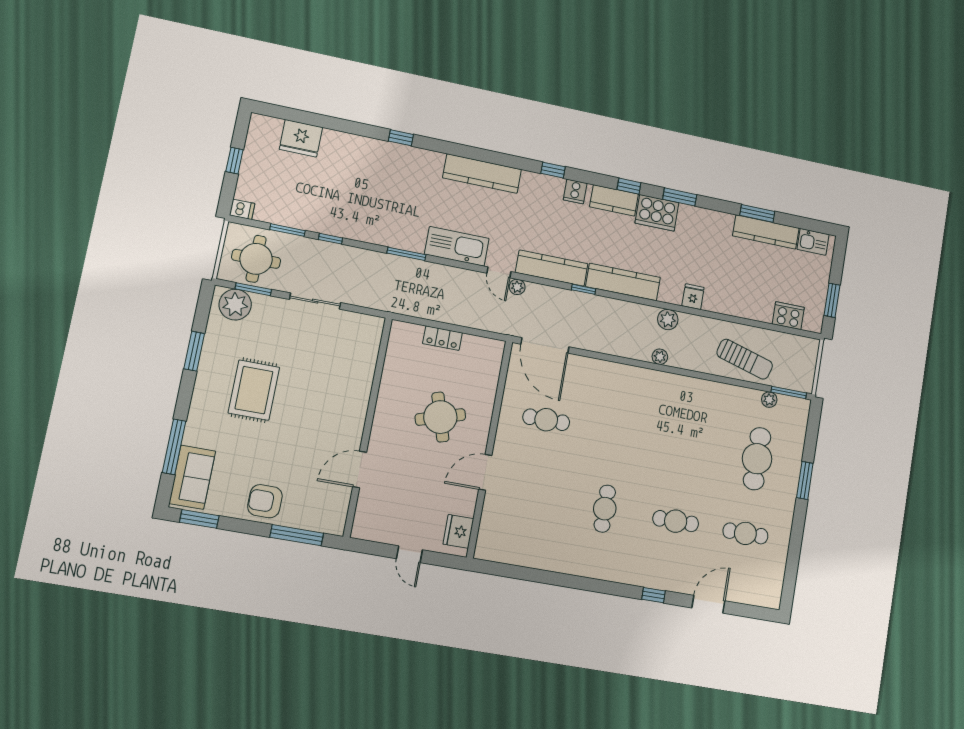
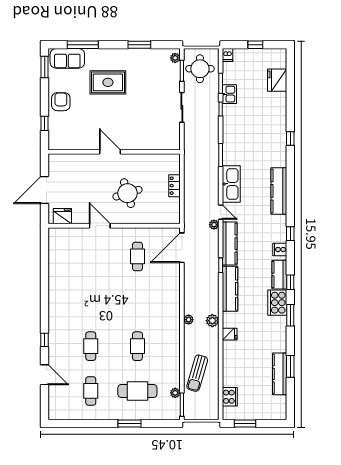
kitchen sink: (813, 242) -> (229, 94), moved, turned 180
door: (499, 272) -> (221, 212), swing flipped
plant: (235, 305) -> (175, 58), width x0.53, depth x0.53
rug: (254, 390) -> (108, 82), moved
door: (360, 469) -> (110, 152), moved
cafe table: (605, 509) -> (137, 346), moved, turned 90
window: (297, 535) -> (45, 123), width x0.46
door: (409, 554) -> (45, 190), width x1.87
──────────
» **REQUEST**: Start at the line containing "rug: (254, 390) -> (108, 82), moved" and transcribe through the end of the entries. Please keep both ends and add nothing.

» **TASK SOLUTION**:
rug: (254, 390) -> (108, 82), moved
door: (360, 469) -> (110, 152), moved
cafe table: (605, 509) -> (137, 346), moved, turned 90
window: (297, 535) -> (45, 123), width x0.46
door: (409, 554) -> (45, 190), width x1.87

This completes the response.